— INPUT MATERIAL —
▬▬▬▬▬▬
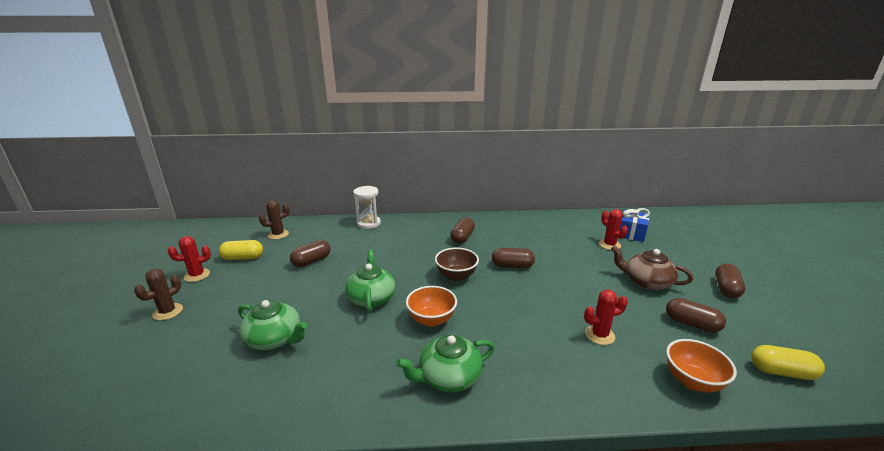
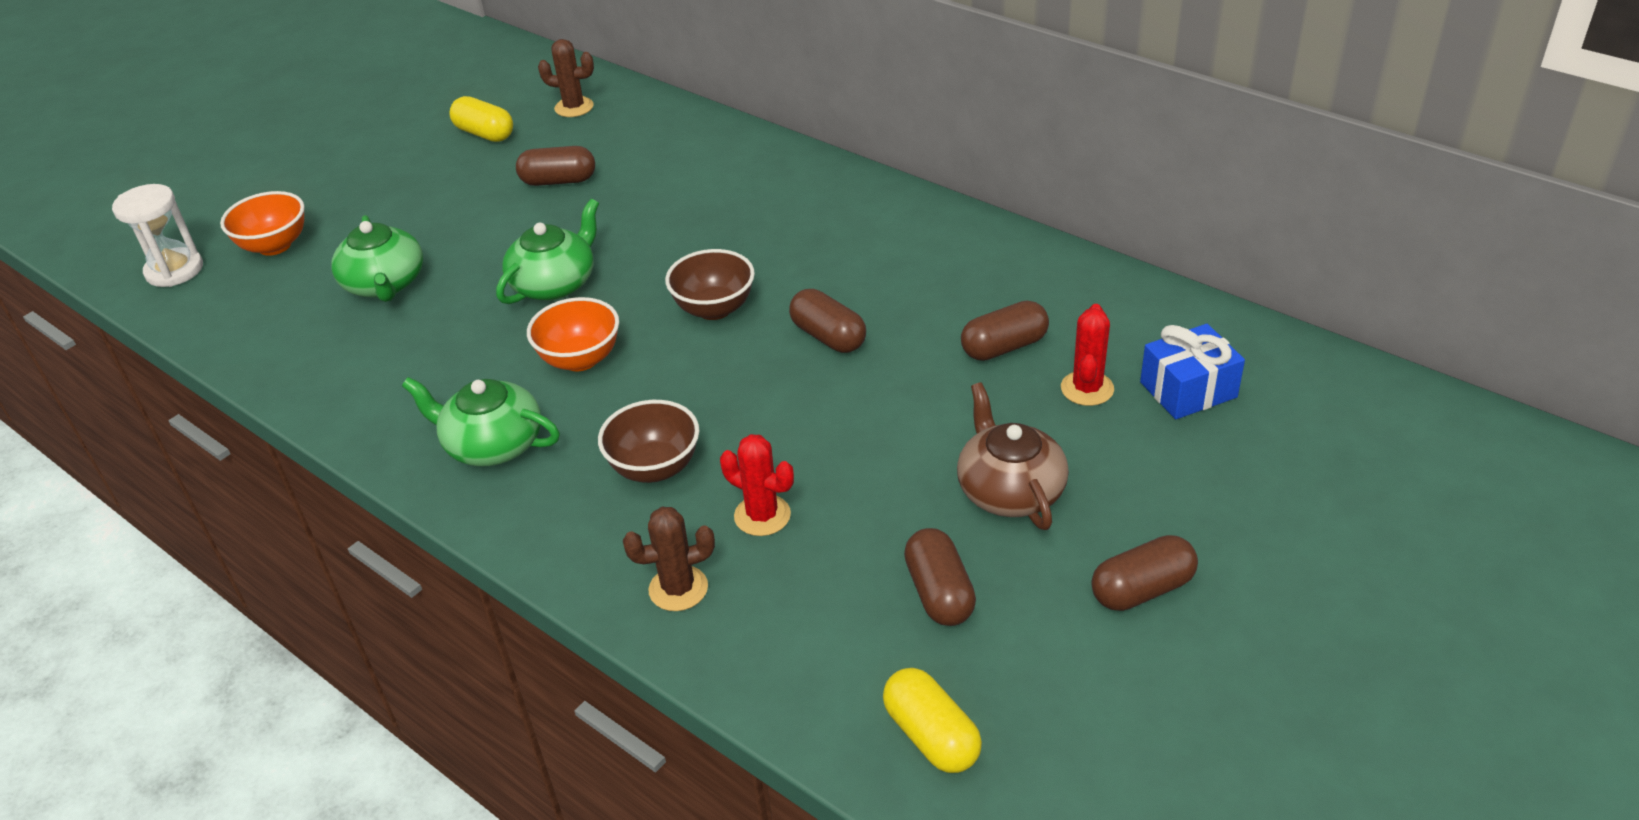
camera: 45 degrees right, 15 degrees up
(168, 312) = (327, 186): brown cactus -> brown cactus (678, 588)
(197, 275) = (406, 140): red cactus -> none
(368, 223) = (728, 140): white hourglass -> white hourglass (174, 270)
(462, 237) = (836, 240): brown capsule -> brown capsule (1004, 347)
(533, 342) = (655, 468): none -> brown bowl
(692, 381) = (770, 650): orange bowl -> orange bowl (274, 246)

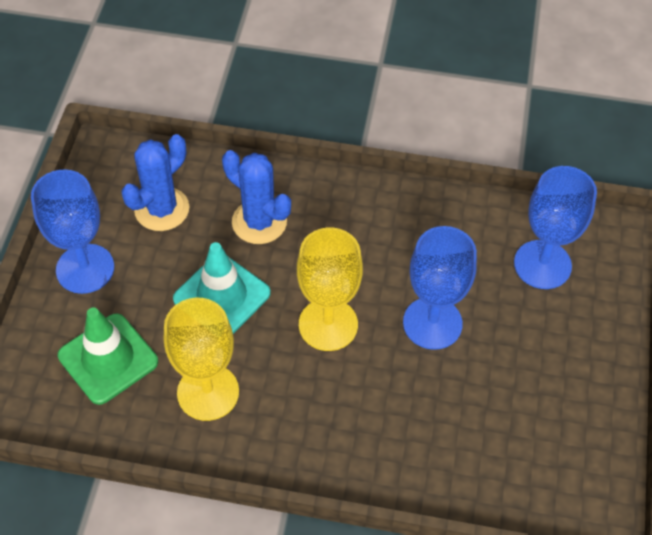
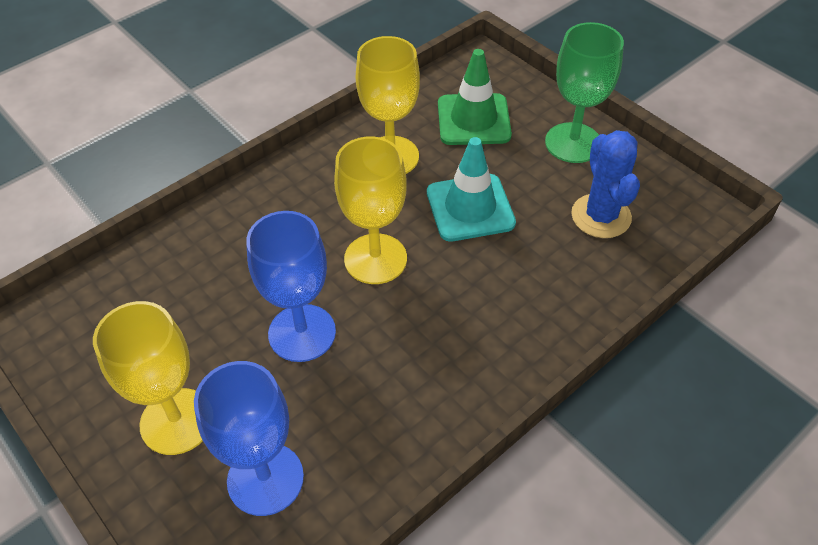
camera: 130 degrees right, 5 degrees down
(85, 269) = (573, 143): blue goblet -> green goblet
(259, 222) = (529, 275): blue cactus -> none
(561, 343) = (177, 421): none -> yellow goblet

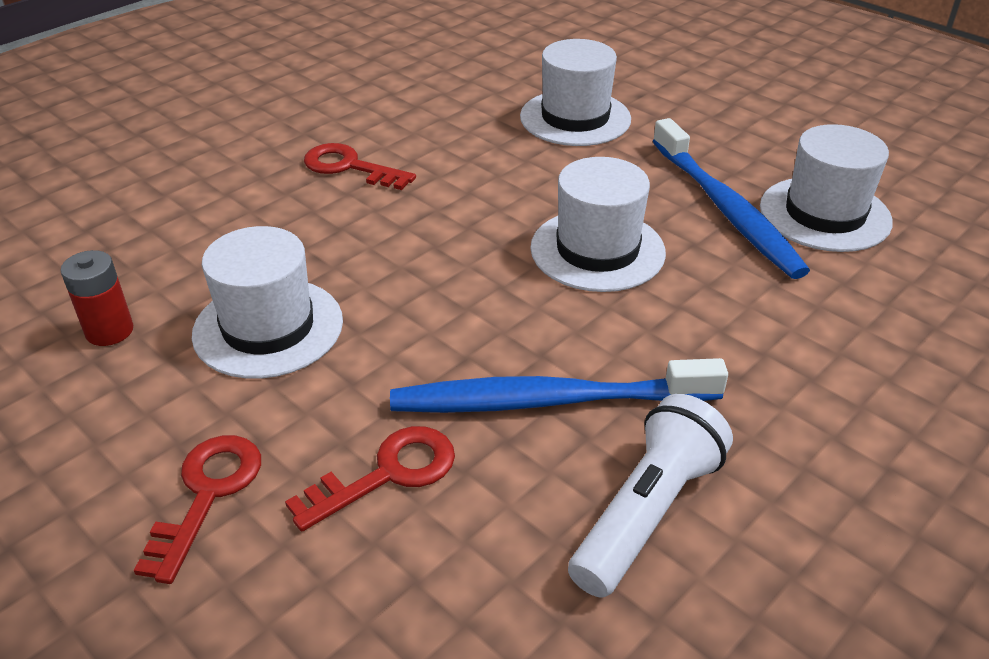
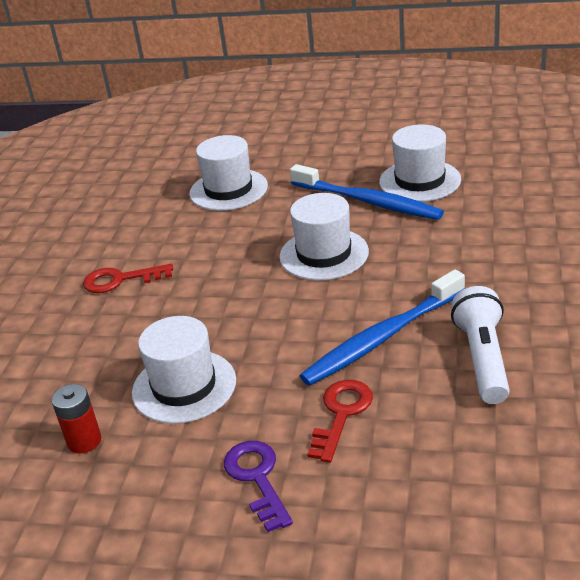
camera: 30 degrees left, 5 degrees down
(207, 494) = (257, 478): red key -> purple key

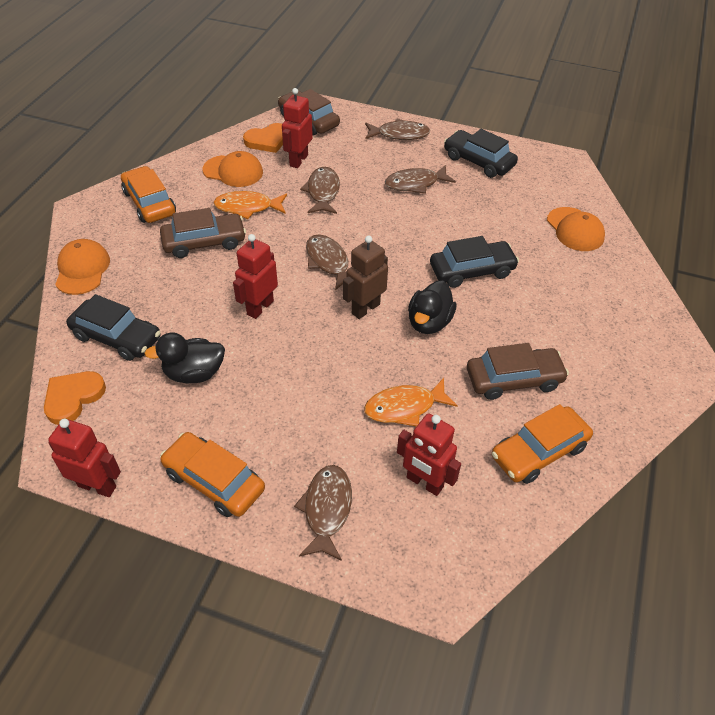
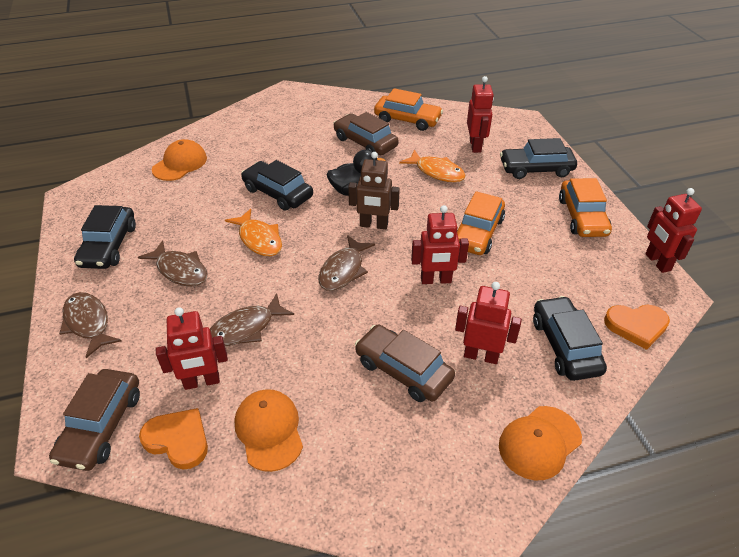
camera: 125 degrees left, 5 degrees down
(150, 203) = (394, 470): orange car -> orange car (477, 233)
(167, 286) = (481, 355): none -> red robot
(194, 373) = (533, 275): black duck -> none
(247, 207) = (322, 372): orange fish -> orange fish (259, 239)
(327, 509) = (536, 169): brown fish -> black car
▬▬▬▬▬▬
— YOUR ASSIGNMENT —
Skipping all images, print the data above a second time exactly.

— PROBLEM SOLUTION —
camera: 45 degrees right, 15 degrees up
(168, 312) = (327, 186): brown cactus -> brown cactus (678, 588)
(197, 275) = (406, 140): red cactus -> none
(368, 223) = (728, 140): white hourglass -> white hourglass (174, 270)
(462, 237) = (836, 240): brown capsule -> brown capsule (1004, 347)
(533, 342) = (655, 468): none -> brown bowl
(692, 381) = (770, 650): orange bowl -> orange bowl (274, 246)

camera: 130 degrees right, 5 degrees down
(85, 269) = (573, 143): blue goblet -> green goblet
(259, 222) = (529, 275): blue cactus -> none
(561, 343) = (177, 421): none -> yellow goblet

camera: 30 degrees left, 5 degrees down
(207, 494) = (257, 478): red key -> purple key

camera: 125 degrees left, 5 degrees down
(150, 203) = (394, 470): orange car -> orange car (477, 233)
(167, 286) = (481, 355): none -> red robot
(194, 373) = (533, 275): black duck -> none
(247, 207) = (322, 372): orange fish -> orange fish (259, 239)
(327, 509) = (536, 169): brown fish -> black car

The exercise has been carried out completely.